Dataset excerpts:
• • • •

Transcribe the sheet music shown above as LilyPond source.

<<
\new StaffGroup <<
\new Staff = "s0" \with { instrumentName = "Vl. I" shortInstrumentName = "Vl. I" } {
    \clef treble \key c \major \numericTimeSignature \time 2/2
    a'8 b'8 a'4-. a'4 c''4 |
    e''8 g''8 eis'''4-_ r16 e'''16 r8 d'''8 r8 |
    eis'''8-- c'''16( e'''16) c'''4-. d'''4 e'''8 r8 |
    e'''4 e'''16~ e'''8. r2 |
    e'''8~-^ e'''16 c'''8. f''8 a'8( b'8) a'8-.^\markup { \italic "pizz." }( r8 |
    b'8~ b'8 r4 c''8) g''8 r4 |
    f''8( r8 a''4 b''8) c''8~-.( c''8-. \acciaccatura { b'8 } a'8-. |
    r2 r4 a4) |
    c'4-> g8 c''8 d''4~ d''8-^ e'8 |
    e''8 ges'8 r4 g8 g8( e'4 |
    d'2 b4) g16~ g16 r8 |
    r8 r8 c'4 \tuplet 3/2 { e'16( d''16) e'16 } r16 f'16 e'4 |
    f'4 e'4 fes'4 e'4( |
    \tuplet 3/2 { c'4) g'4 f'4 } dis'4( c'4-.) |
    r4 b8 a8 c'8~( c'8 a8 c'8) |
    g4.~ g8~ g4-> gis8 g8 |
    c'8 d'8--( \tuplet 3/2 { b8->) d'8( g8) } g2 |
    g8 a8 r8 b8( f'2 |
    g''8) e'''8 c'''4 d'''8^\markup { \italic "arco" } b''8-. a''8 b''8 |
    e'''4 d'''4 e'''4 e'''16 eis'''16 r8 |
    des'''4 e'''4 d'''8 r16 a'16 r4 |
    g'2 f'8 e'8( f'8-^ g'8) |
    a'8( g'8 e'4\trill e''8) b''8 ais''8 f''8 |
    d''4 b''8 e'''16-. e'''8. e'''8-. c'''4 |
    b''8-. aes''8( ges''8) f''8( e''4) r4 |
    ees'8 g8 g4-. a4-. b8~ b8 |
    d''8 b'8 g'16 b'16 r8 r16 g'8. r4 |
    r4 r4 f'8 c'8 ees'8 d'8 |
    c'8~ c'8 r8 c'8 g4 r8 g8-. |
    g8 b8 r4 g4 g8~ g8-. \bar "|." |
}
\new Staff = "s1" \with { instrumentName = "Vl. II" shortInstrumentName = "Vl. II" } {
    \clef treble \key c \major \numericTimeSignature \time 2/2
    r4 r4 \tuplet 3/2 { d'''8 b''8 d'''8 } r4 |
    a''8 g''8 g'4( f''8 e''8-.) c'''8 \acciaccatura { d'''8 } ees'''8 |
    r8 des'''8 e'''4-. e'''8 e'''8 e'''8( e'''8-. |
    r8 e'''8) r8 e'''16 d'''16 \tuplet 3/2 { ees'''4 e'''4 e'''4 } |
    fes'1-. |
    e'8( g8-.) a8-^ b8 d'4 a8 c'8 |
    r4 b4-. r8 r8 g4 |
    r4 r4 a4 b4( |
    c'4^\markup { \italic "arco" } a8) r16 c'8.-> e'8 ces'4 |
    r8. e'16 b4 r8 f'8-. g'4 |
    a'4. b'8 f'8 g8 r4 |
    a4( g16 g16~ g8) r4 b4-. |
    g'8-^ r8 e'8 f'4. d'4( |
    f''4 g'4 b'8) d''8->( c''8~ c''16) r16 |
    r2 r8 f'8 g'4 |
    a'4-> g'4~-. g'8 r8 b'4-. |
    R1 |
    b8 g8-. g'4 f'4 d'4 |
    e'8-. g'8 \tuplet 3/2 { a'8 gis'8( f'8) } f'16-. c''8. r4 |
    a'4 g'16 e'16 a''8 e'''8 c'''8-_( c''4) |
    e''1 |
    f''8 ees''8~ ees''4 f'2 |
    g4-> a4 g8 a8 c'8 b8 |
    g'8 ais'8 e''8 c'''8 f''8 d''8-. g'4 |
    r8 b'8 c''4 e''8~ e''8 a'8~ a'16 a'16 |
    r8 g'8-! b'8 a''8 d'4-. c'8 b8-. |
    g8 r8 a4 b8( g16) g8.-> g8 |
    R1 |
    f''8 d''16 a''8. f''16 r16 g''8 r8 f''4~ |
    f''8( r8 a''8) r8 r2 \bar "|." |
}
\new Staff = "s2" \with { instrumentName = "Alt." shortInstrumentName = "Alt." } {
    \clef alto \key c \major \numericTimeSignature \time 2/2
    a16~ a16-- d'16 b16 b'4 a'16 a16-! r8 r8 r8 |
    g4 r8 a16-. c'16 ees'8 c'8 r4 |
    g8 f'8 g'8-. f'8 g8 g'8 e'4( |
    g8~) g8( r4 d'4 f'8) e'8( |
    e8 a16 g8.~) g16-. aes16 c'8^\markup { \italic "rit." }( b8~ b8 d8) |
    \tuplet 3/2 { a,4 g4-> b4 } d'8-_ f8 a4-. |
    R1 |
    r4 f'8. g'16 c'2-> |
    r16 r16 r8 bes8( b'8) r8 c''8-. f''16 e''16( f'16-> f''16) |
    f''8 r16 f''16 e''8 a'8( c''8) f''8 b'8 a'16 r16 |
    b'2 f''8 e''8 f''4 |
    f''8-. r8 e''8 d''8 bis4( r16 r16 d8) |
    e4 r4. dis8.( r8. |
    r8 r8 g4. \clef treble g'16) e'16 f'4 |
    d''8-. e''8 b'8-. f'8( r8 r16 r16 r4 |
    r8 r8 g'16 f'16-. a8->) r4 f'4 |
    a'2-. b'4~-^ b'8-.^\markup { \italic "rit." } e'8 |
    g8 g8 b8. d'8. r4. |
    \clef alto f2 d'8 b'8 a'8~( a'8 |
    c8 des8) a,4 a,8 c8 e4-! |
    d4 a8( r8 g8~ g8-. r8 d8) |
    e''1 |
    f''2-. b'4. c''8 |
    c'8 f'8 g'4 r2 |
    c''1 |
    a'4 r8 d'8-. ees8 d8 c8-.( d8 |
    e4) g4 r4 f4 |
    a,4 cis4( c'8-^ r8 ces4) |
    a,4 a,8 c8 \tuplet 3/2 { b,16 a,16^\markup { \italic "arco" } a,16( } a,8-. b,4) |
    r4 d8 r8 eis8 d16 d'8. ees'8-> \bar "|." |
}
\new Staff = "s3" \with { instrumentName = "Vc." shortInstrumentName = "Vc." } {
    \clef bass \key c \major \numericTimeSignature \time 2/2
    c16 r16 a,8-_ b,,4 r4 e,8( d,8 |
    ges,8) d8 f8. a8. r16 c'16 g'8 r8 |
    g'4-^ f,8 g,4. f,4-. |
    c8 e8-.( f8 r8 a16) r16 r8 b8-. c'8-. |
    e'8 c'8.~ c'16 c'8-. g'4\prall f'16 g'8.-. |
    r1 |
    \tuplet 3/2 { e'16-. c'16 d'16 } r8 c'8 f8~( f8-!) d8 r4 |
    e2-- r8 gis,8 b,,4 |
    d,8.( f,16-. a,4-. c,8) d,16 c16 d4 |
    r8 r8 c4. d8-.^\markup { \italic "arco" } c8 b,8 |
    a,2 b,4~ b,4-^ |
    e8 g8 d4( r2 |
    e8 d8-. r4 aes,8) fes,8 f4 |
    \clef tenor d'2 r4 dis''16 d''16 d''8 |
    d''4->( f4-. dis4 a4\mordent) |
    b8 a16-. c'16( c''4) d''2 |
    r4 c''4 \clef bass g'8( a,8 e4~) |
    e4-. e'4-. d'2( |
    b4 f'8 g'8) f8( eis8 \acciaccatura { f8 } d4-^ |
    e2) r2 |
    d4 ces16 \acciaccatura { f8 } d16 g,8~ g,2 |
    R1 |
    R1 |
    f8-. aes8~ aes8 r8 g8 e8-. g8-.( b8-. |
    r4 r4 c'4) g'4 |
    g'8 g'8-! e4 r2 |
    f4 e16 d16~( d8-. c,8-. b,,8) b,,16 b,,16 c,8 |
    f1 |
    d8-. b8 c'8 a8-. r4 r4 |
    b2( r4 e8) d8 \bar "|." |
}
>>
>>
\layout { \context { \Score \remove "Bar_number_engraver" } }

• • • •

▶ [Direction] Find every line in the items above that contains the word "italic", matching case exactly, and copy each of those lines.

▶ [Task result]
    e'''8~-^ e'''16 c'''8. f''8 a'8( b'8) a'8-.^\markup { \italic "pizz." }( r8 |
    g''8) e'''8 c'''4 d'''8^\markup { \italic "arco" } b''8-. a''8 b''8 |
    c'4^\markup { \italic "arco" } a8) r16 c'8.-> e'8 ces'4 |
    e8 a16 g8.~) g16-. aes16 c'8^\markup { \italic "rit." }( b8~ b8 d8) |
    a'2-. b'4~-^ b'8-.^\markup { \italic "rit." } e'8 |
    a,4 a,8 c8 \tuplet 3/2 { b,16 a,16^\markup { \italic "arco" } a,16( } a,8-. b,4) |
    r8 r8 c4. d8-.^\markup { \italic "arco" } c8 b,8 |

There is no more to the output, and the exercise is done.